## Work instructions
Give the number of lines in this listing that contain the word "none", and nothing else.

## Listed entries
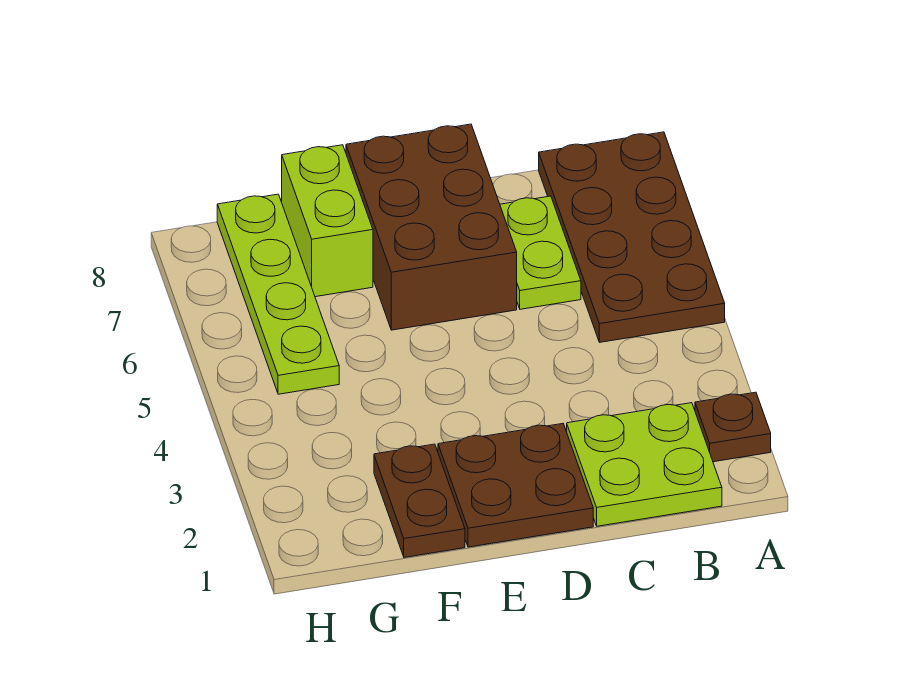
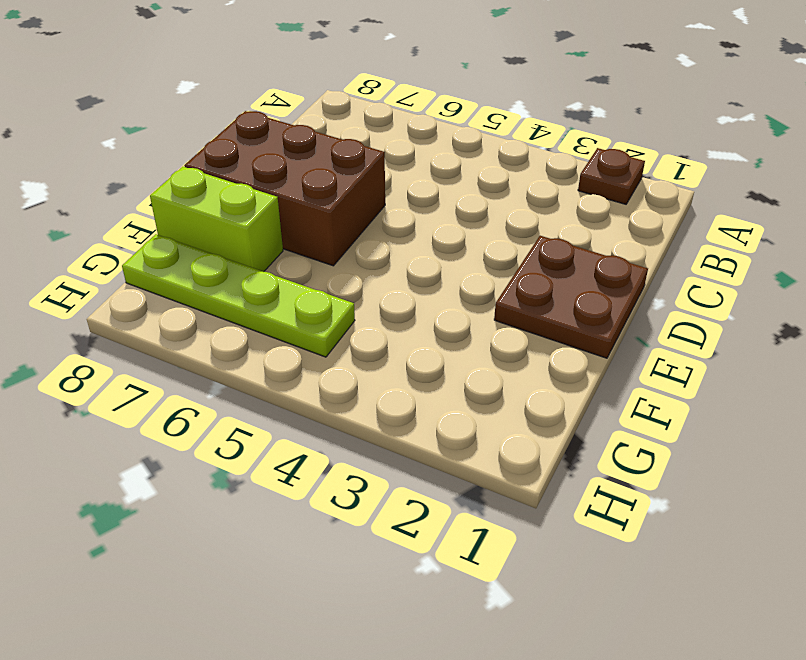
none -> brown 2x4 plate [539,132,725,342]
none -> lime 2x2 plate [567,403,722,526]

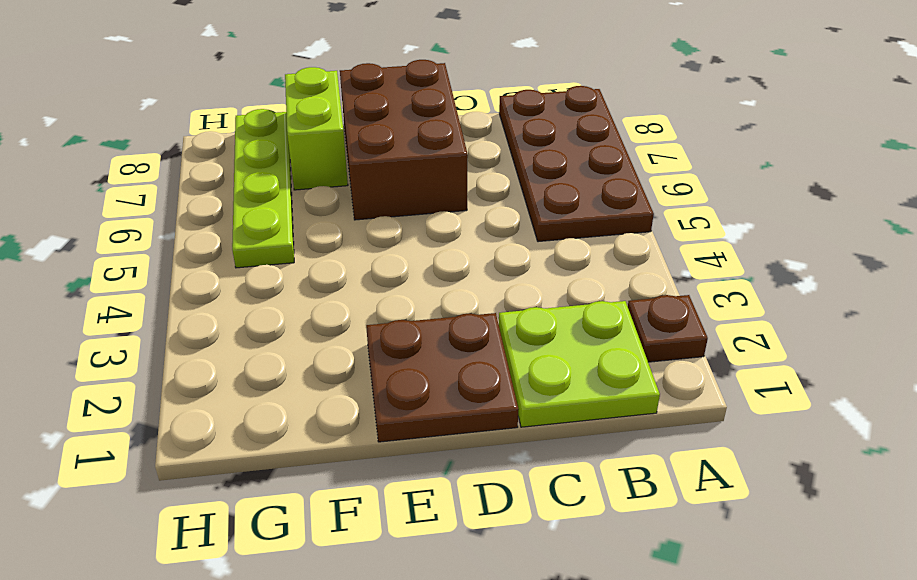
none -> lime 1x2 plate [500,196,581,309]
none -> brown 1x2 plate [374,444,465,557]

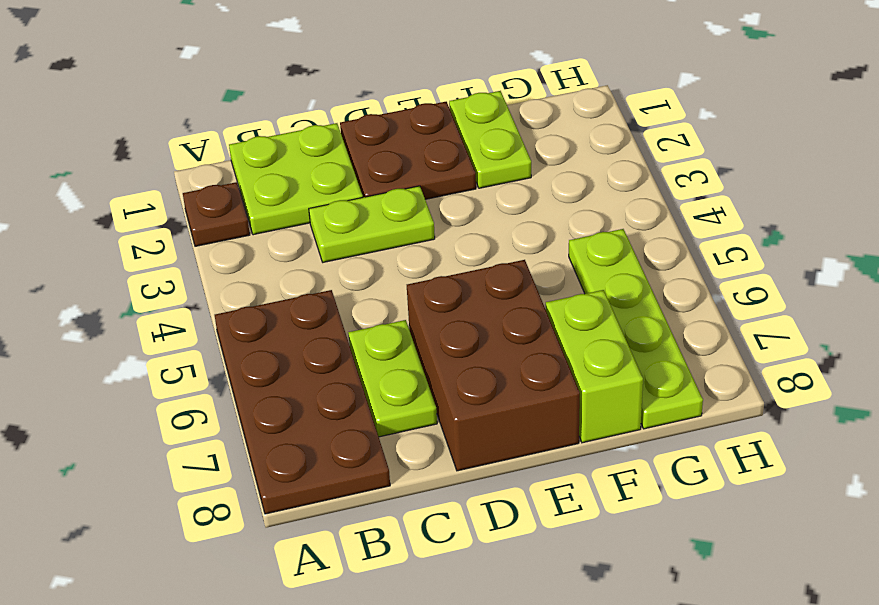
lime 1x2 plate [309,186,435,262] -> none
lime 1x2 plate [449,91,531,188] -> brown 1x2 plate [374,444,465,557]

## Answer for the task
5